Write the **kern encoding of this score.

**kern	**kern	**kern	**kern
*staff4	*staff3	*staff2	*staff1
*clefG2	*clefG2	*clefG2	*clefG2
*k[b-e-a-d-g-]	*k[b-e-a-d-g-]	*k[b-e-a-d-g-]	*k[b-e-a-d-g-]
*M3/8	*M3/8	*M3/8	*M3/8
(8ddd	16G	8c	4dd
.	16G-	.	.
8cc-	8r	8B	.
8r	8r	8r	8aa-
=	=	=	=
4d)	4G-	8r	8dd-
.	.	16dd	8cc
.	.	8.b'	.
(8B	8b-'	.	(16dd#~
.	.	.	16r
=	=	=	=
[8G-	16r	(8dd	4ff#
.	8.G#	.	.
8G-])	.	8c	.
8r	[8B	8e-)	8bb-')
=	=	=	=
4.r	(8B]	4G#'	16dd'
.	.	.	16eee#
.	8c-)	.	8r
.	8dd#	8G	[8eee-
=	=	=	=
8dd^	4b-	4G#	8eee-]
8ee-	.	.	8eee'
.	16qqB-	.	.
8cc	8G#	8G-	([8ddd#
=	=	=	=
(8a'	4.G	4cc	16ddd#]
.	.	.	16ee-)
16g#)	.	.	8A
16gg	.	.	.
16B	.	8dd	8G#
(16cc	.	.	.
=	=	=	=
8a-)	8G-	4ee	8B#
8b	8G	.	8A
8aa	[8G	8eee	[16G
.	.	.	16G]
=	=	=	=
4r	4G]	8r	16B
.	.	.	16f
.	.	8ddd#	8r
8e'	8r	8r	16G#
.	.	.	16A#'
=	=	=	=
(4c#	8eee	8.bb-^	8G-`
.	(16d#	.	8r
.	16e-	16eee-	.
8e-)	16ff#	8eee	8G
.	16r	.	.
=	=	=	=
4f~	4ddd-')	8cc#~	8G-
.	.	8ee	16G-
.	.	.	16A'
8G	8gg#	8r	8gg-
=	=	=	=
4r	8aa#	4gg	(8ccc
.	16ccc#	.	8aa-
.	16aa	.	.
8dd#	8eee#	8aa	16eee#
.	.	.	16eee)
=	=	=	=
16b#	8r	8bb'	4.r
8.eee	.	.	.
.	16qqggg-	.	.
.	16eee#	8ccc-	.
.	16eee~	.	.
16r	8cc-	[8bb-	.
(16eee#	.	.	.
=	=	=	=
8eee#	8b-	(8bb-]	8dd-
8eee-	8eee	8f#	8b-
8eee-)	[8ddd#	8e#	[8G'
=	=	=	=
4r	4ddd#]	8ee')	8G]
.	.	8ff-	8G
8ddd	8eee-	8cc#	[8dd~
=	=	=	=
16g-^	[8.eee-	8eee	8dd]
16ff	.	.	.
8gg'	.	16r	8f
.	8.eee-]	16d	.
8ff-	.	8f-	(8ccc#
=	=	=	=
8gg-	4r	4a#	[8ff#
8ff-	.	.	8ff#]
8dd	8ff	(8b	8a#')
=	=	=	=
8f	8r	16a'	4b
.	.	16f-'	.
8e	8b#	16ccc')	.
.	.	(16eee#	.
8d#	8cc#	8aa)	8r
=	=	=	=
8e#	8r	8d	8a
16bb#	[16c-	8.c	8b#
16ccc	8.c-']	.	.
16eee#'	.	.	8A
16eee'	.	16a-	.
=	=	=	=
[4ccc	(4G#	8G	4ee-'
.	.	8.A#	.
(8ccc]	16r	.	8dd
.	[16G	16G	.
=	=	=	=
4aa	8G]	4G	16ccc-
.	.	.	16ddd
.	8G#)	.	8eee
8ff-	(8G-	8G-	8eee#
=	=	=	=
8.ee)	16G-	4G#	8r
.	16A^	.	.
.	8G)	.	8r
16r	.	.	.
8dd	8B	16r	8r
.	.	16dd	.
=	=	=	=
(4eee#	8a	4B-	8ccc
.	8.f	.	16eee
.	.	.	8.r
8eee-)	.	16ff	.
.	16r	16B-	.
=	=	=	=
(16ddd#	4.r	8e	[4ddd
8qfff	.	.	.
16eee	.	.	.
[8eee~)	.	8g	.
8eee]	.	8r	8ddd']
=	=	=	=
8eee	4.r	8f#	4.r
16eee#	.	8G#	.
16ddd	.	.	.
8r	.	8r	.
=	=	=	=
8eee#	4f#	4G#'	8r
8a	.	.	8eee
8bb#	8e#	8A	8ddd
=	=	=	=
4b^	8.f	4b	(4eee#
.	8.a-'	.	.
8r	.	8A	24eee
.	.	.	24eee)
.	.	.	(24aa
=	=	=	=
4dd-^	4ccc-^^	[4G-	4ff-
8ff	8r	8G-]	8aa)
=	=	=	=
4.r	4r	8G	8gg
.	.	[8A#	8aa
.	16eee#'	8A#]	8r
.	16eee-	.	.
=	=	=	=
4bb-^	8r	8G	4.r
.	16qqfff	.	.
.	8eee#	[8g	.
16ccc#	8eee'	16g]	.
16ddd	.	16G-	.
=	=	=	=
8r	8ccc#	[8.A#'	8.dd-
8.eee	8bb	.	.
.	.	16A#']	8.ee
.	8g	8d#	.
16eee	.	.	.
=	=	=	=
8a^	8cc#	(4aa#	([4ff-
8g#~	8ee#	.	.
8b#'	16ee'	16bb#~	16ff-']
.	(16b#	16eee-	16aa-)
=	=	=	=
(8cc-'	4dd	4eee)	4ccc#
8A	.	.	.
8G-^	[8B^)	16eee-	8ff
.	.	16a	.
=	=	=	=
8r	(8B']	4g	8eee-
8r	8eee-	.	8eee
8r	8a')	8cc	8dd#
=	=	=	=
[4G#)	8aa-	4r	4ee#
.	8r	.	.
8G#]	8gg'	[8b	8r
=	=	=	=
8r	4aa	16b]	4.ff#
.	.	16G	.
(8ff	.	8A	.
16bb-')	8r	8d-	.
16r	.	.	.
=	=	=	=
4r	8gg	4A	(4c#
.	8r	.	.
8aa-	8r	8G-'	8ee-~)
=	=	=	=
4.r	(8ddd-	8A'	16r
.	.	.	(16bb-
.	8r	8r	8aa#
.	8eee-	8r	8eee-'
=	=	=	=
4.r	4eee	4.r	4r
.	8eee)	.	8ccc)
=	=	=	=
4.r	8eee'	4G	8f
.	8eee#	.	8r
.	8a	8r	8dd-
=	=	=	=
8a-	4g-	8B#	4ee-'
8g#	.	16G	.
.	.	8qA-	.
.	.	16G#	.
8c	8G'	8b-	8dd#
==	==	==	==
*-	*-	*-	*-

++++++++++++++++++++

* _Instructions to follow_:
Please report each line in the rows above that contains the string "kern". Case counts.

* _Exercise result_:
Write the **kern encoding of this score.
**kern	**kern	**kern	**kern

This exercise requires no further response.